DIRECTIONS FOR THIS TASK: When you reach the line containing "white round brick" in the records below, start copying exactly, and stop once you have copied the line containing "white brick L9:M9".

RECORDS FOR THE TASK:
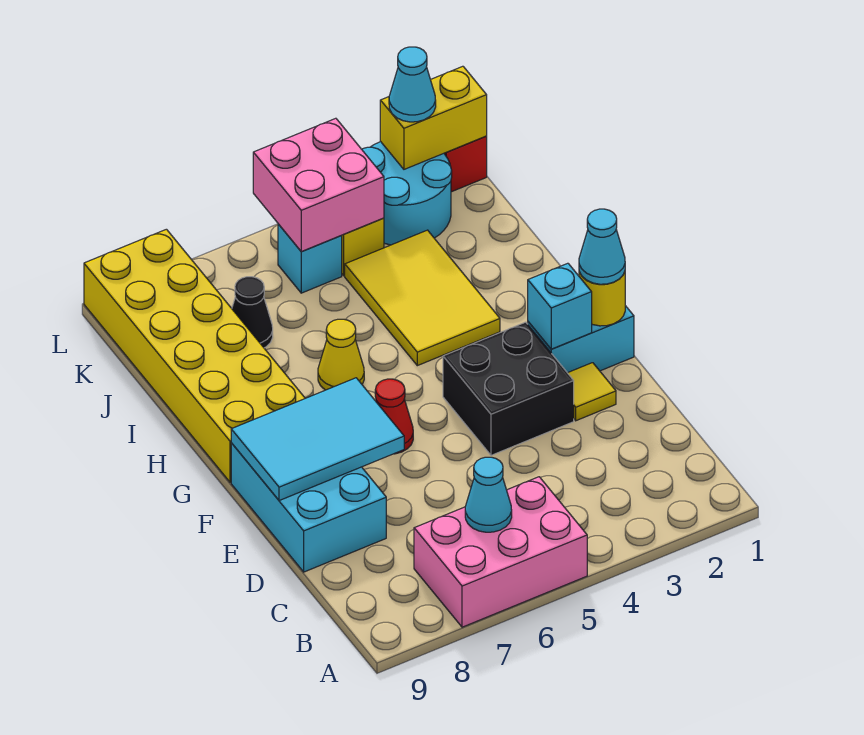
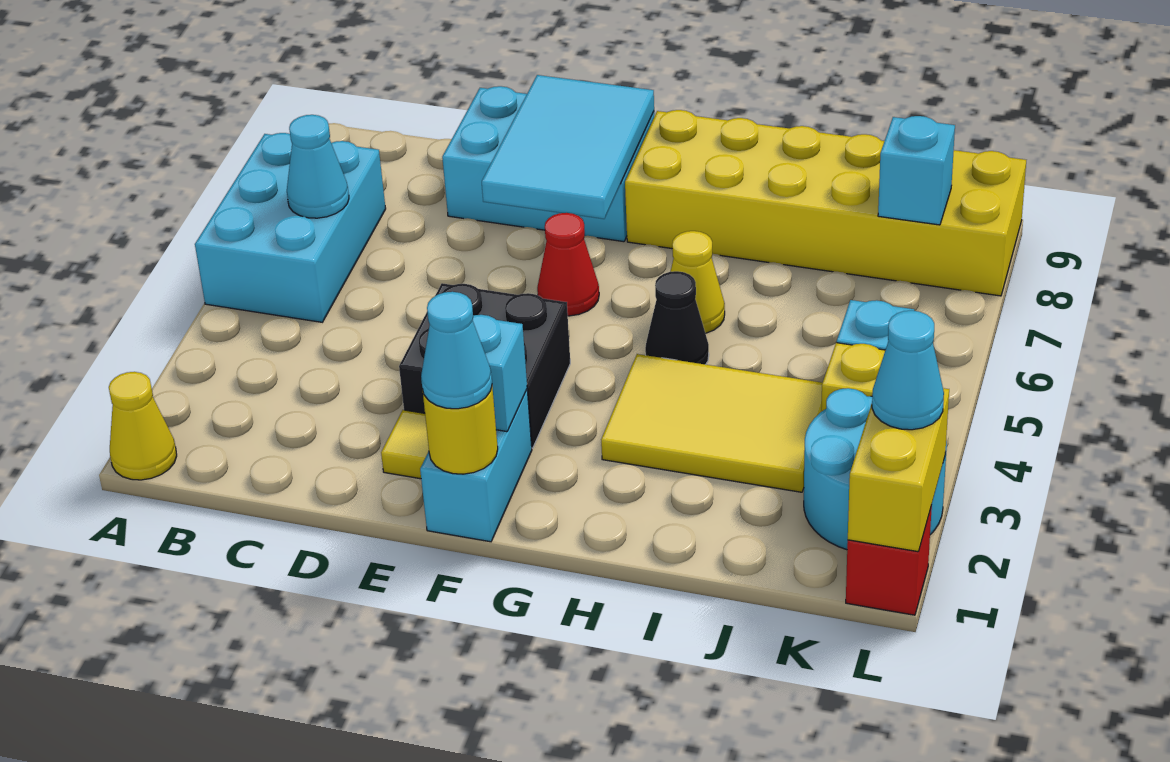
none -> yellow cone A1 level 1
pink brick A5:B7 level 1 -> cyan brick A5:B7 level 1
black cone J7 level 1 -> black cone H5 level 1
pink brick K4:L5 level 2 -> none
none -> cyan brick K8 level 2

...

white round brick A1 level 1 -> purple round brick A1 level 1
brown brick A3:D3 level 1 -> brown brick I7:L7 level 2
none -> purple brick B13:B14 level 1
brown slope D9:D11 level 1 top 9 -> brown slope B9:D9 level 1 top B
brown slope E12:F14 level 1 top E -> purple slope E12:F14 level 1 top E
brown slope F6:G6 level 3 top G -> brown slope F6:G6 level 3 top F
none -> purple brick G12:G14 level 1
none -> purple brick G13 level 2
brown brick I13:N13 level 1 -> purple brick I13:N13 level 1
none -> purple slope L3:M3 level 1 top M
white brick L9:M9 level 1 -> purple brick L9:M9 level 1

...

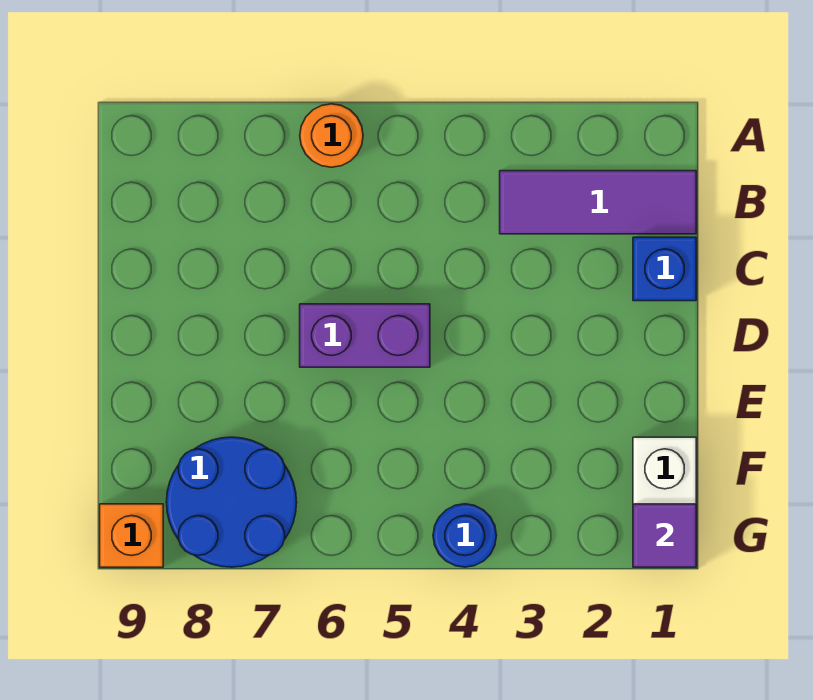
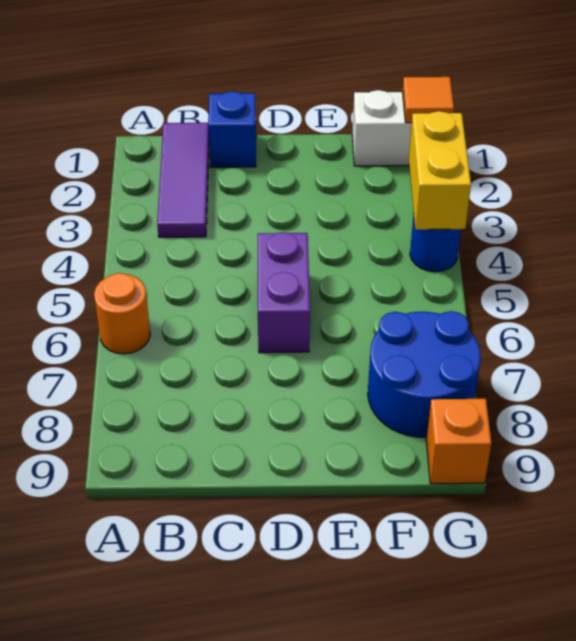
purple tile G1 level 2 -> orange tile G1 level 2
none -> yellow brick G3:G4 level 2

EXERCISE RESULT:
white round brick A1 level 1 -> purple round brick A1 level 1
brown brick A3:D3 level 1 -> brown brick I7:L7 level 2
none -> purple brick B13:B14 level 1
brown slope D9:D11 level 1 top 9 -> brown slope B9:D9 level 1 top B
brown slope E12:F14 level 1 top E -> purple slope E12:F14 level 1 top E
brown slope F6:G6 level 3 top G -> brown slope F6:G6 level 3 top F
none -> purple brick G12:G14 level 1
none -> purple brick G13 level 2
brown brick I13:N13 level 1 -> purple brick I13:N13 level 1
none -> purple slope L3:M3 level 1 top M
white brick L9:M9 level 1 -> purple brick L9:M9 level 1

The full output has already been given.